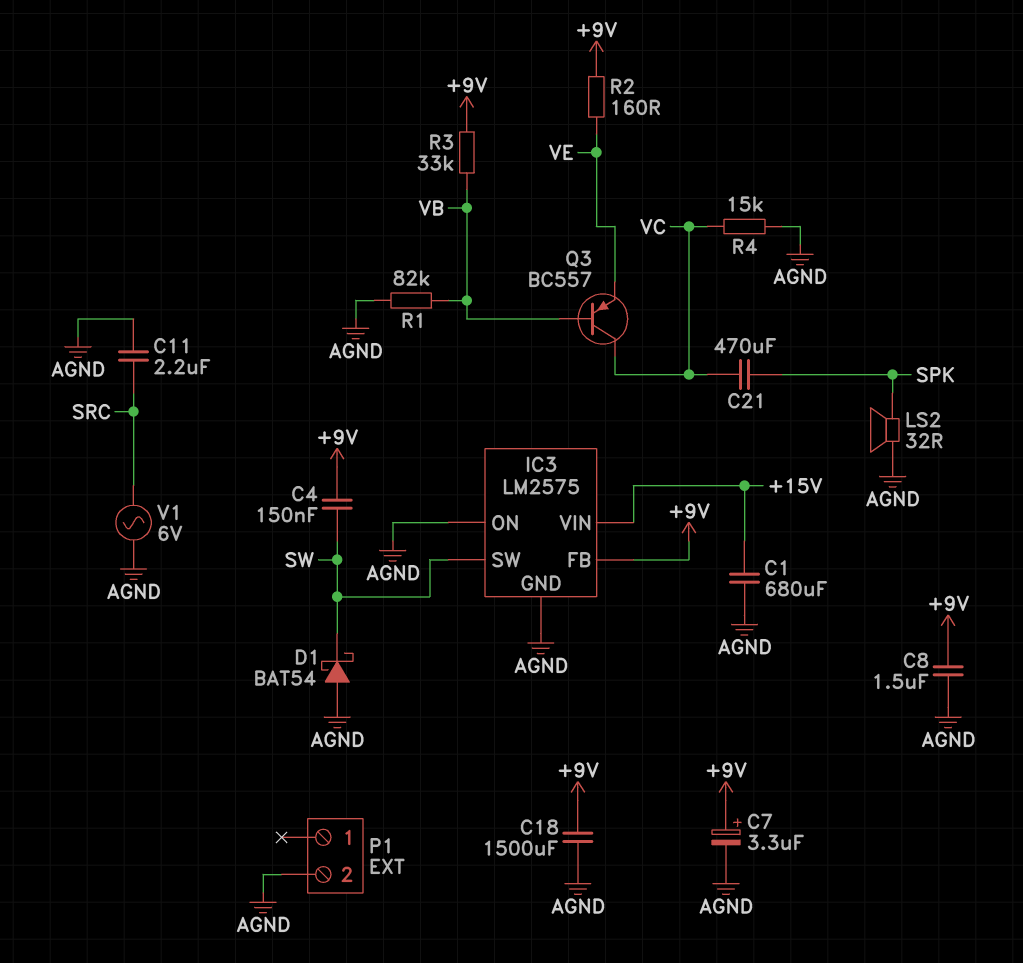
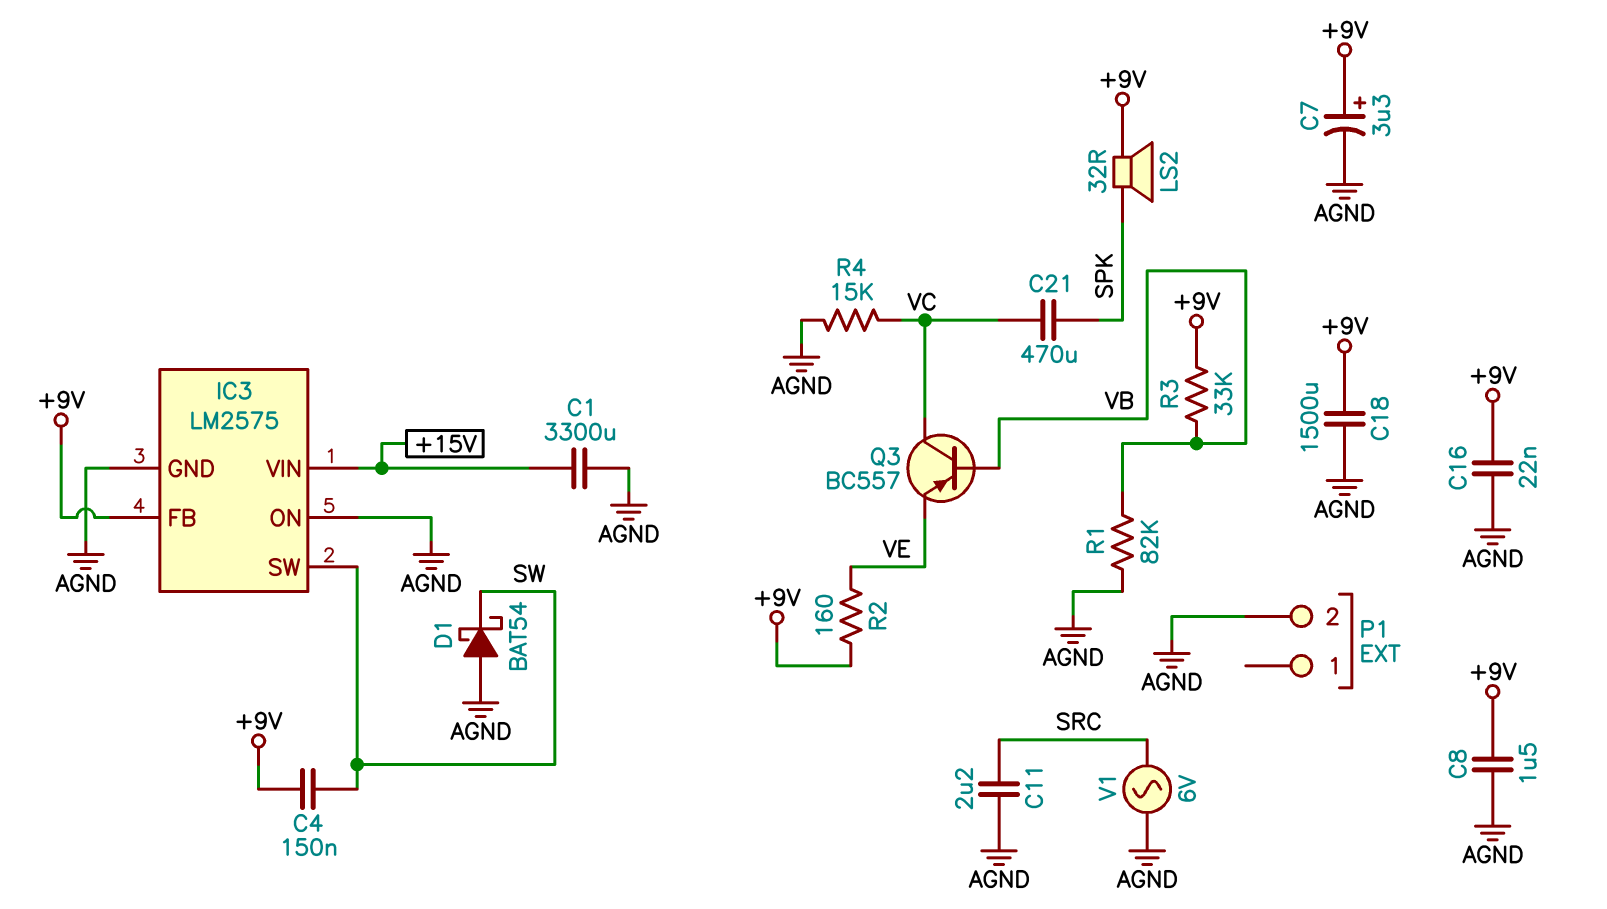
C1: 680uF (+15V, AGND) -> 3300uF (+15V, AGND)
C16: none -> 22nF (+9V, AGND)
LS2: speaker 32R (AGND, SPK) -> speaker 32R (+9V, SPK)

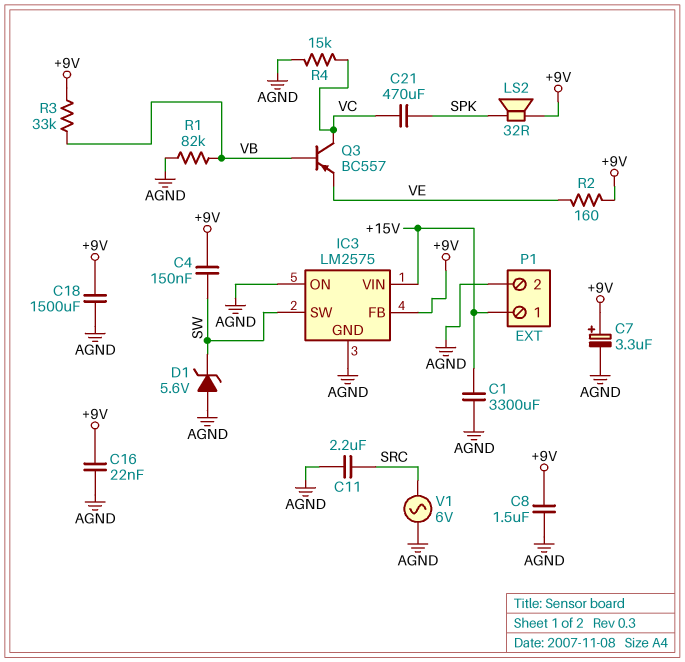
D1: schottky BAT54 (A AGND, K SW) -> zener 5.6V (A AGND, K SW)
P1 pin 1: none -> +15V

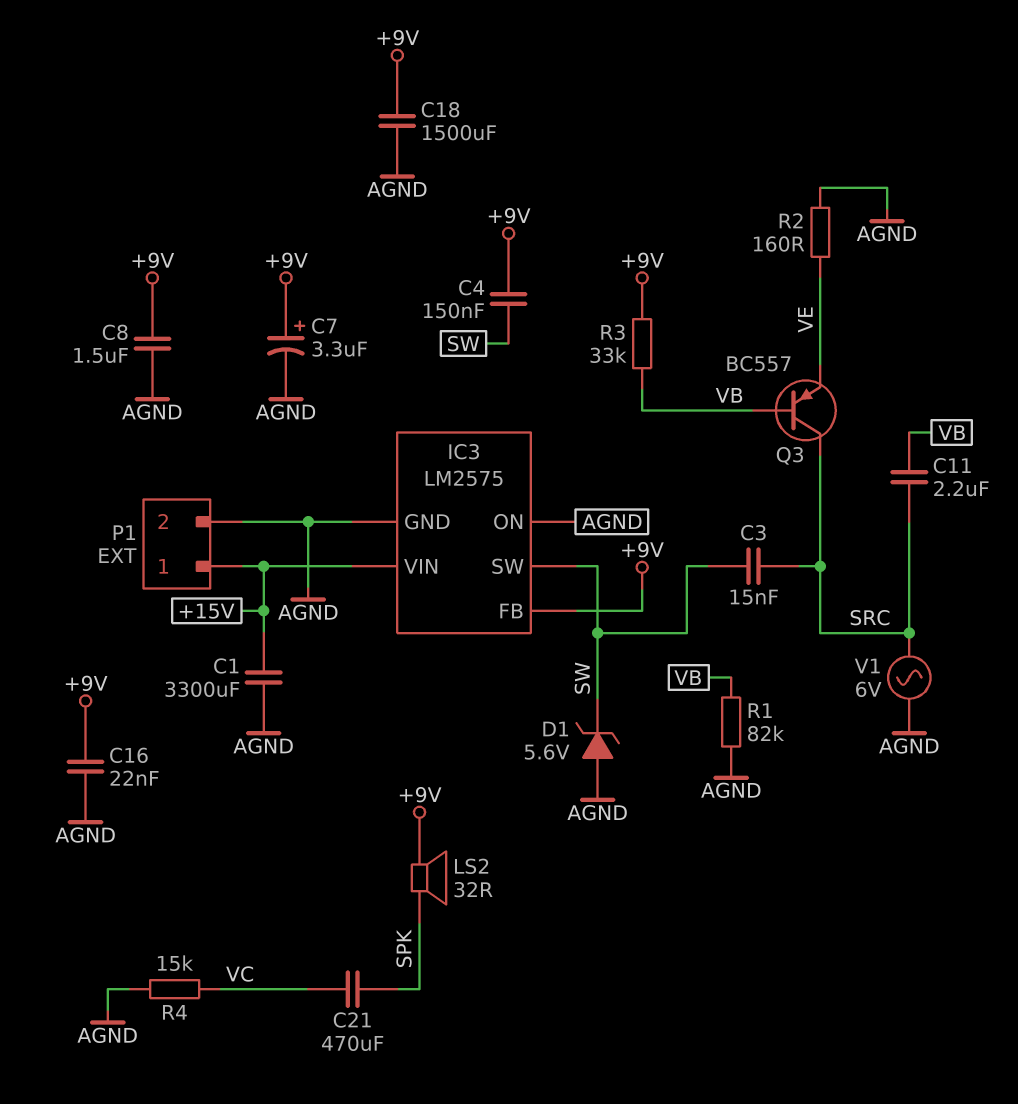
C3: none -> 15nF (SRC, SW)
C11: 2.2uF (AGND, SRC) -> 2.2uF (SRC, VB)
Q3: PNP BC557 (B VB, C VC, E VE) -> PNP BC557 (B VB, C SRC, E VE)
R2: 160 (+9V, VE) -> 160 (AGND, VE)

########################################

[Work to complete] Leaving aside every picture, transcribe exactly the lines that run from the one with "D1: schottky BAT54" to the close of the listing above.

[Solution for this exercise]
D1: schottky BAT54 (A AGND, K SW) -> zener 5.6V (A AGND, K SW)
P1 pin 1: none -> +15V

C3: none -> 15nF (SRC, SW)
C11: 2.2uF (AGND, SRC) -> 2.2uF (SRC, VB)
Q3: PNP BC557 (B VB, C VC, E VE) -> PNP BC557 (B VB, C SRC, E VE)
R2: 160 (+9V, VE) -> 160 (AGND, VE)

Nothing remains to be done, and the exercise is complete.